▸ **Directions for this task**
Return, from the listing below, each line where the word "none" appears.

--- --- ---

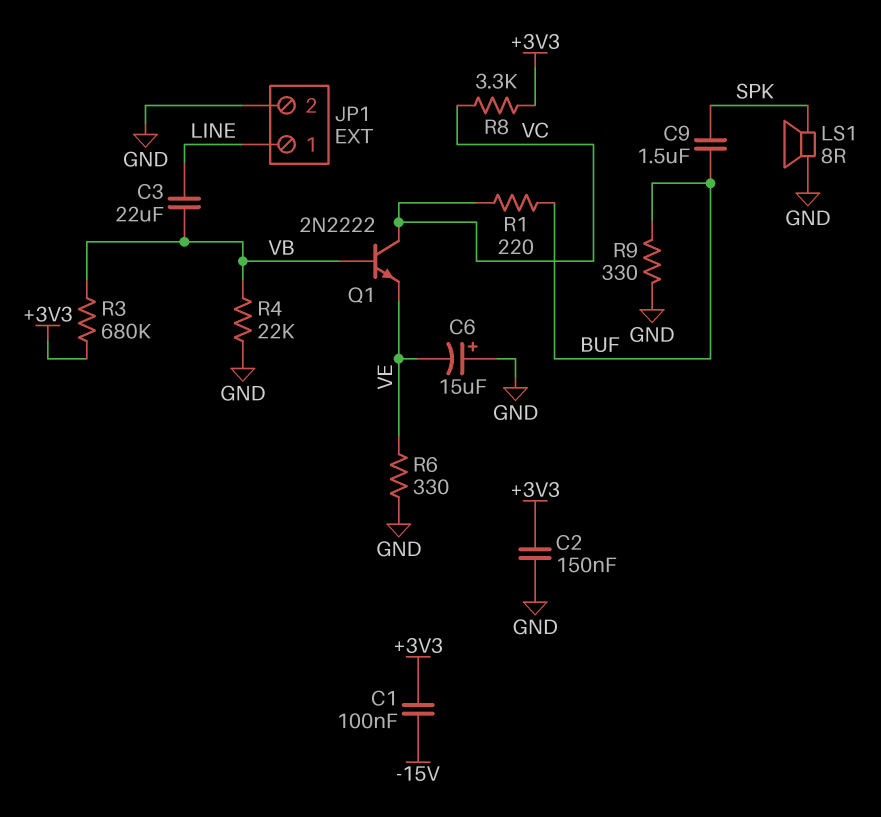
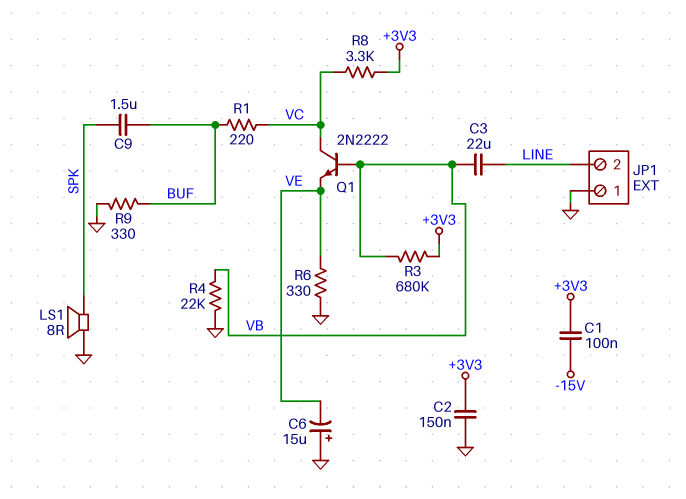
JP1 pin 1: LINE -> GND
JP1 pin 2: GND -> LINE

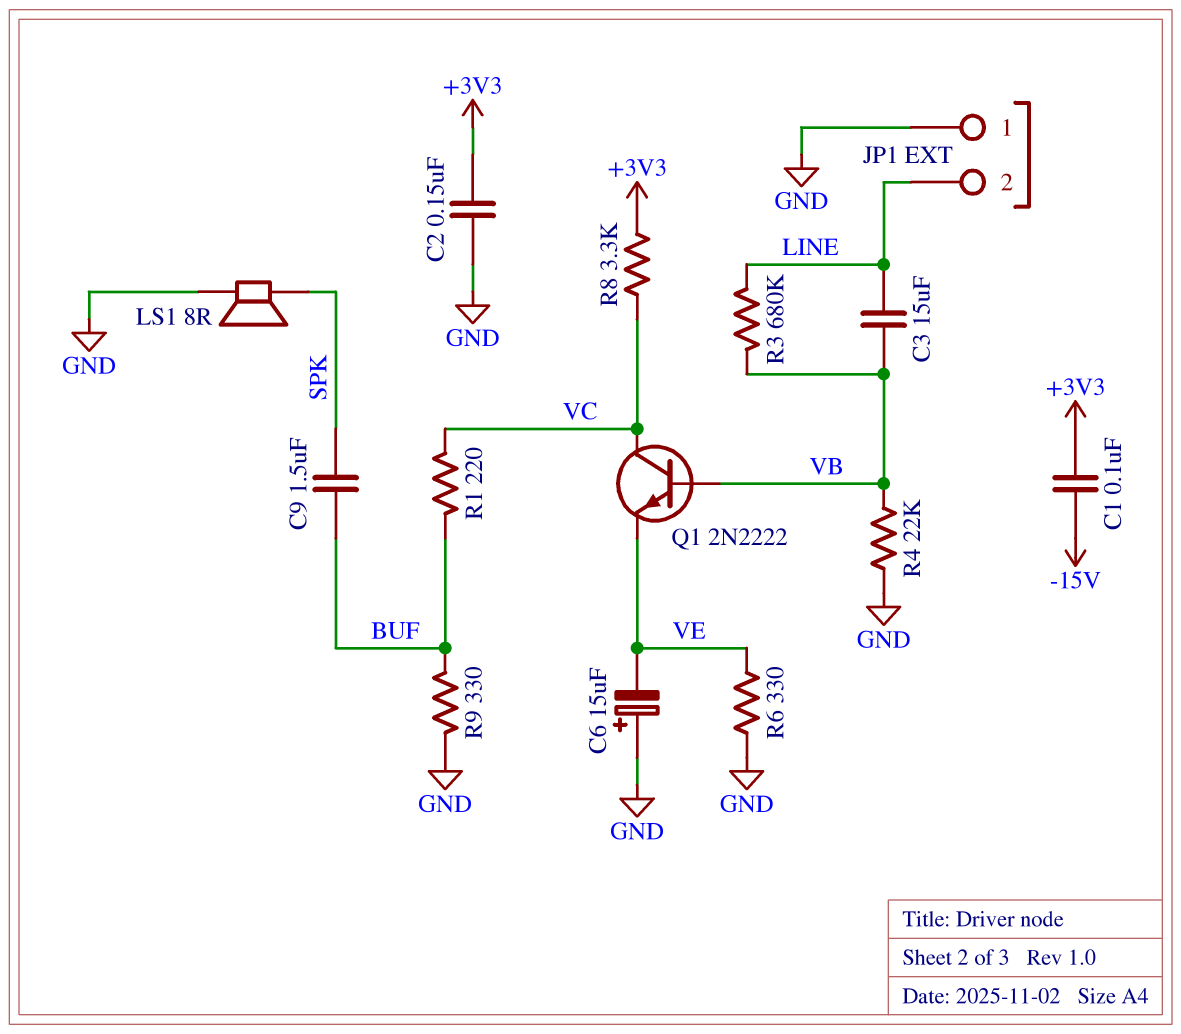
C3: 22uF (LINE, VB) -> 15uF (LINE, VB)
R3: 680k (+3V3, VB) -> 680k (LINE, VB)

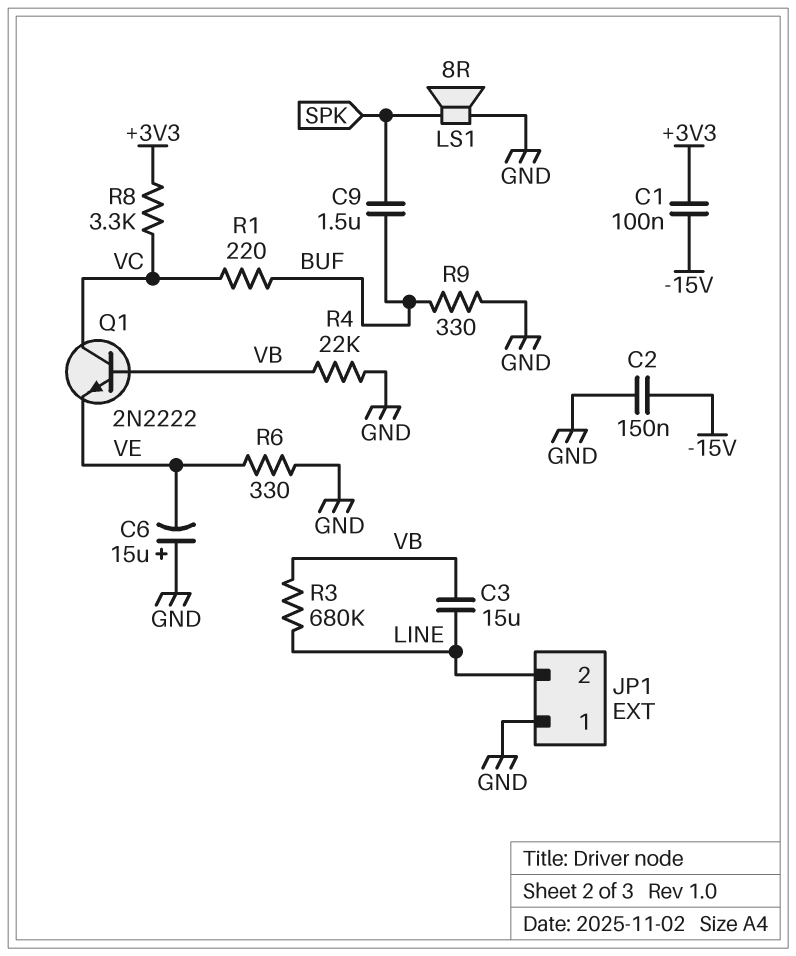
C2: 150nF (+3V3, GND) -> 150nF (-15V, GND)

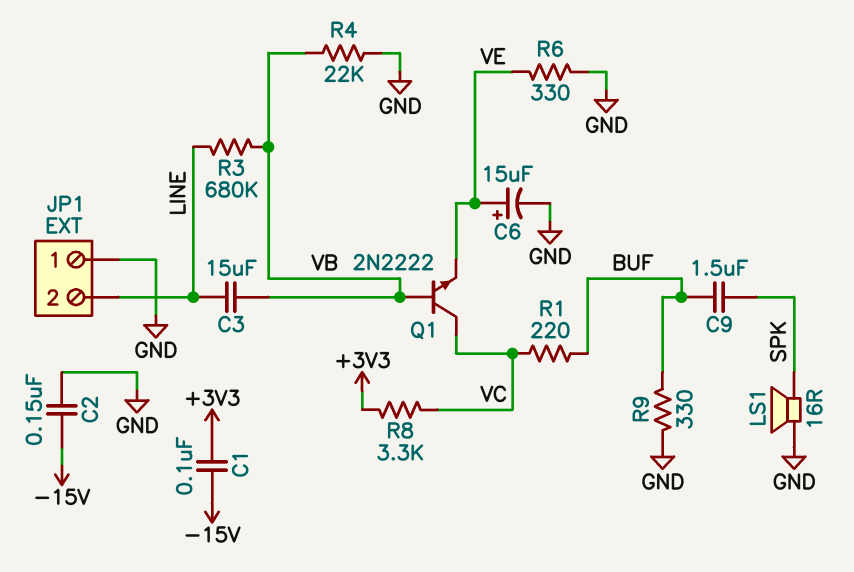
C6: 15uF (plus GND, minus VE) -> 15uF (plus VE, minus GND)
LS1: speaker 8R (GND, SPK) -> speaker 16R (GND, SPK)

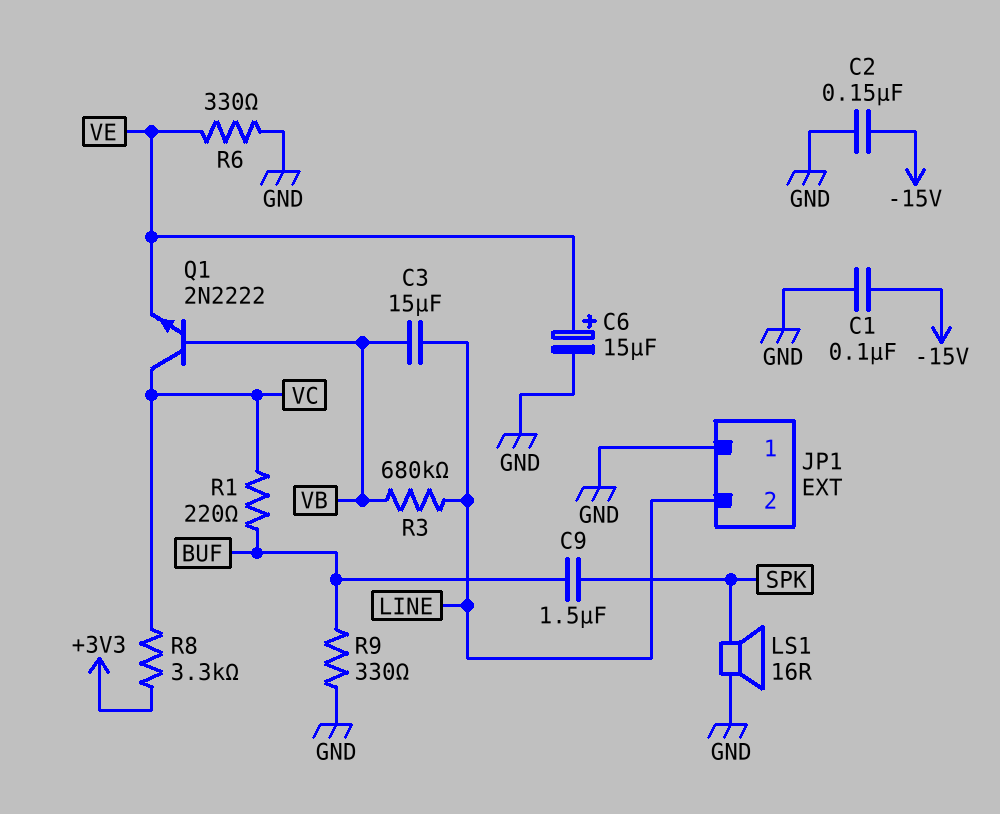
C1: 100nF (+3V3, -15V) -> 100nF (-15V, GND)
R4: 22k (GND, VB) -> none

--- --- ---

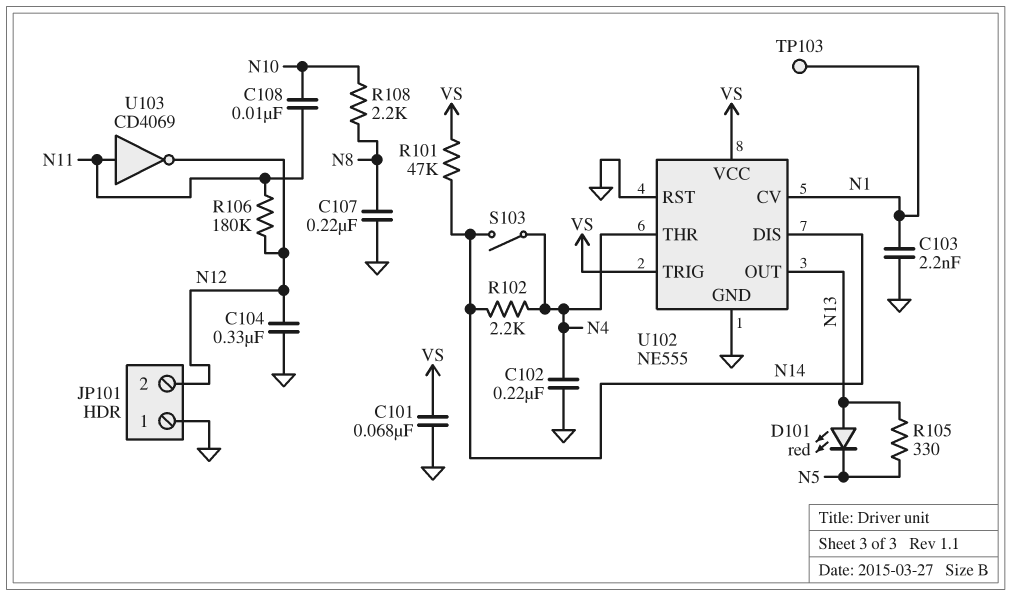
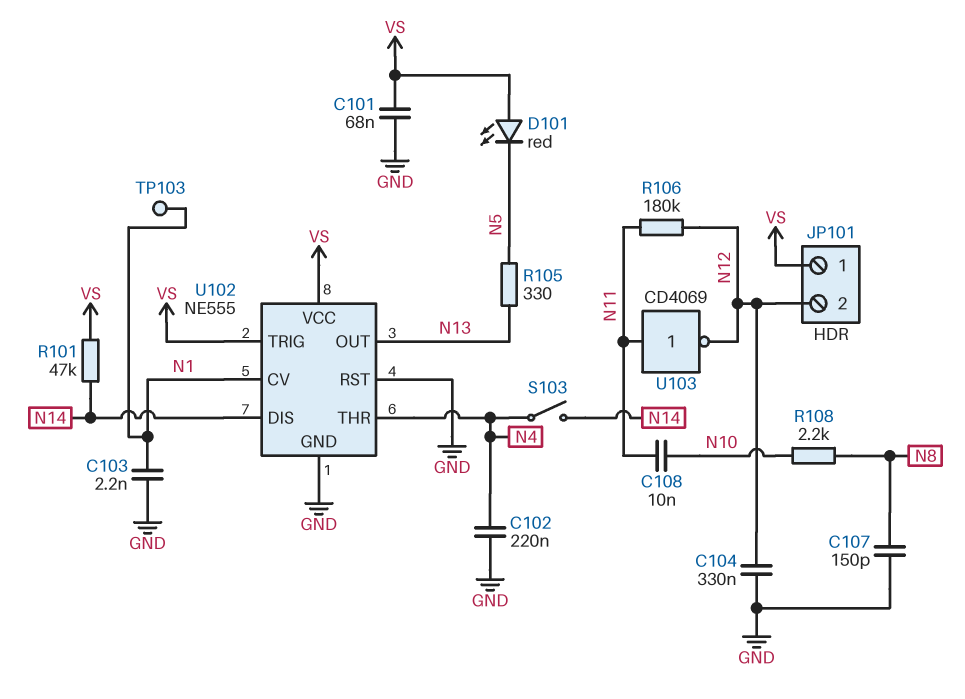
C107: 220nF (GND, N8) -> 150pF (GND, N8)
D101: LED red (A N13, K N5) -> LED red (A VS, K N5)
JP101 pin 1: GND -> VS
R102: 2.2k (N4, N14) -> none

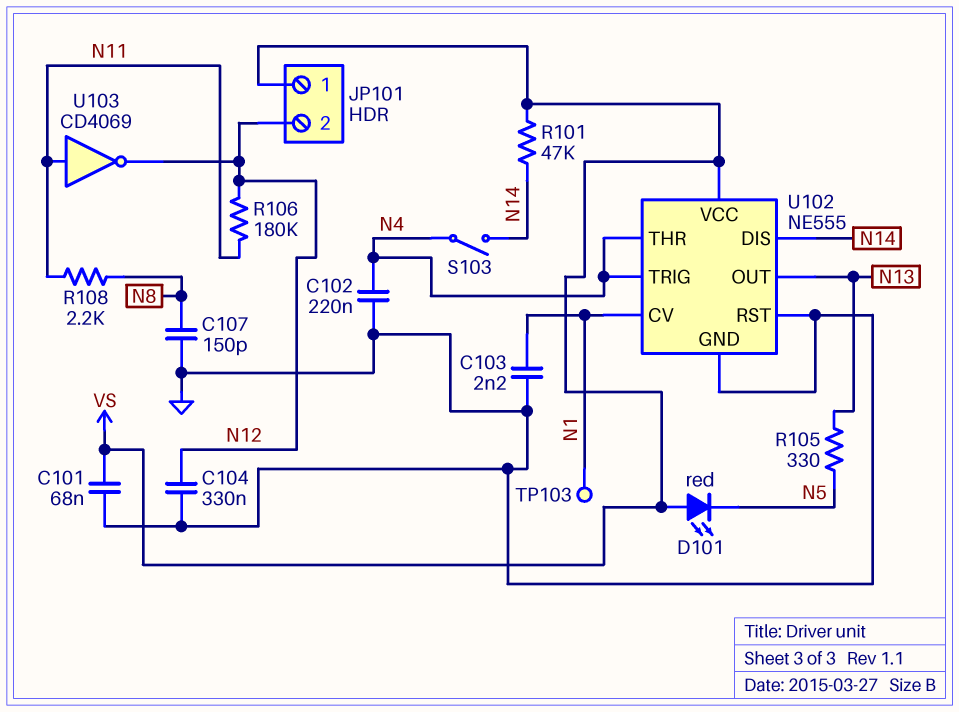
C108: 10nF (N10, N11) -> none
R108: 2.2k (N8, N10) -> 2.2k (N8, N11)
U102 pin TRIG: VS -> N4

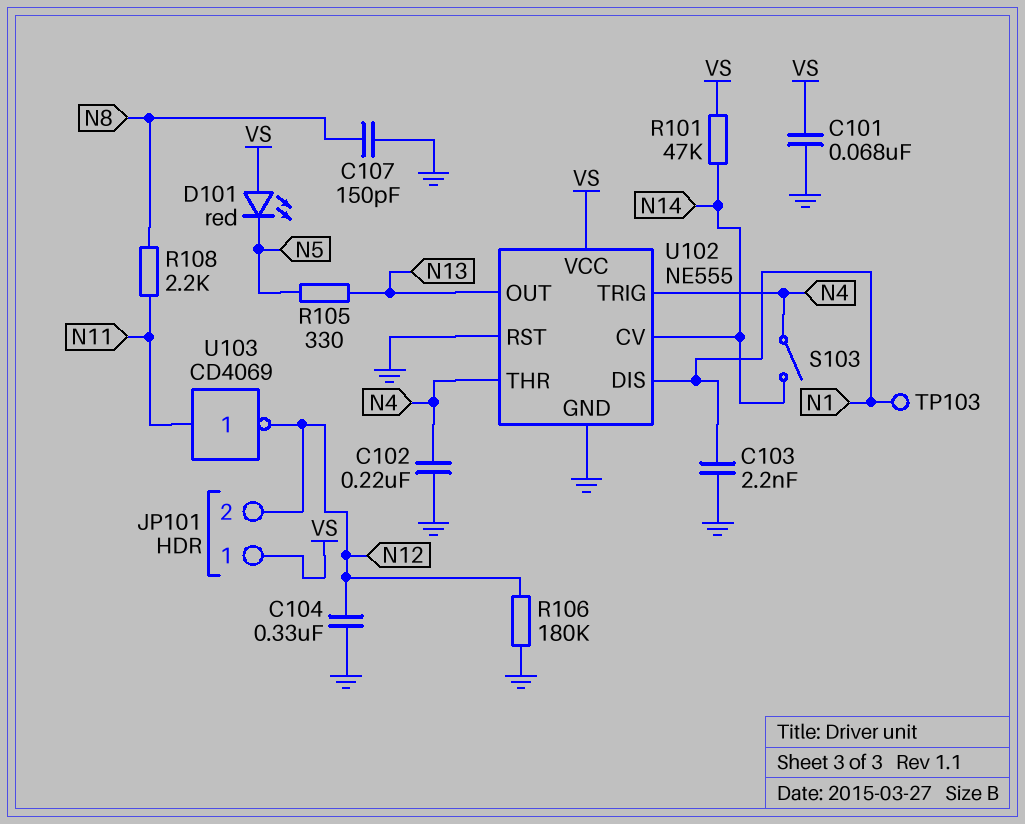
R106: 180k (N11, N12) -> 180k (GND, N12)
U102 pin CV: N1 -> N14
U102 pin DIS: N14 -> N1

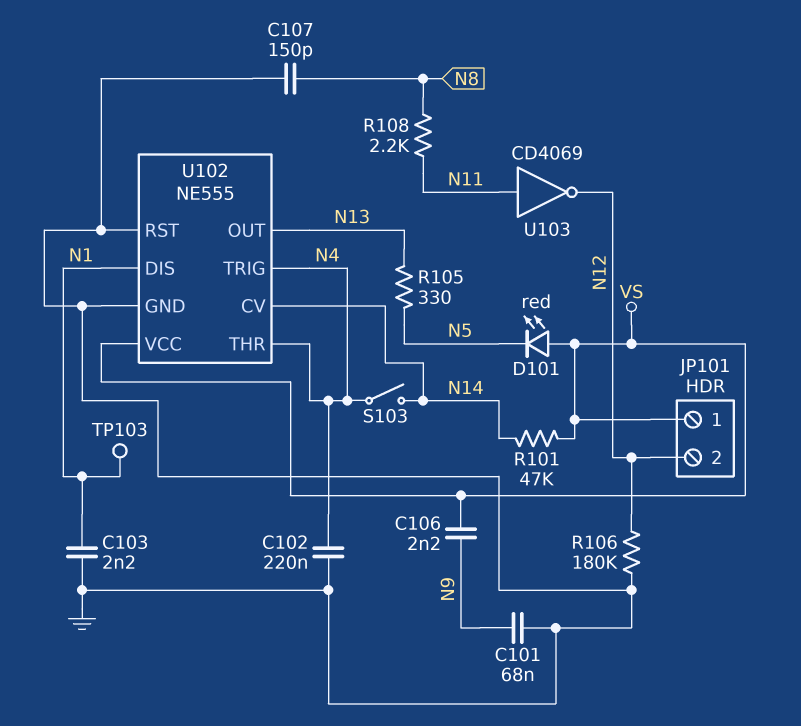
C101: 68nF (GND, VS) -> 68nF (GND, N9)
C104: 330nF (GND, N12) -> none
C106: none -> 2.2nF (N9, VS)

--- --- ---

▸ **Answer**
R4: 22k (GND, VB) -> none
R102: 2.2k (N4, N14) -> none
C108: 10nF (N10, N11) -> none
C104: 330nF (GND, N12) -> none
C106: none -> 2.2nF (N9, VS)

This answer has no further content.